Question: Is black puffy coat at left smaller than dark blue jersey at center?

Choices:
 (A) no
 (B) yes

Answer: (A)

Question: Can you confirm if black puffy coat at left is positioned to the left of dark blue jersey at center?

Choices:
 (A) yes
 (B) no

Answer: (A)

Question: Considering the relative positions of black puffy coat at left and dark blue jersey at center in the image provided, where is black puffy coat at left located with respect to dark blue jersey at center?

********

** O que se pede **
Você pode reescrever estas linhas trocando "dark blue jersey" por "navy jersey" em todas as ocorrências, sem alterar mais nada?

** Resposta completa **
Question: Is black puffy coat at left smaller than navy jersey at center?

Choices:
 (A) no
 (B) yes

Answer: (A)

Question: Can you confirm if black puffy coat at left is positioned to the left of navy jersey at center?

Choices:
 (A) yes
 (B) no

Answer: (A)

Question: Considering the relative positions of black puffy coat at left and navy jersey at center in the image provided, where is black puffy coat at left located with respect to navy jersey at center?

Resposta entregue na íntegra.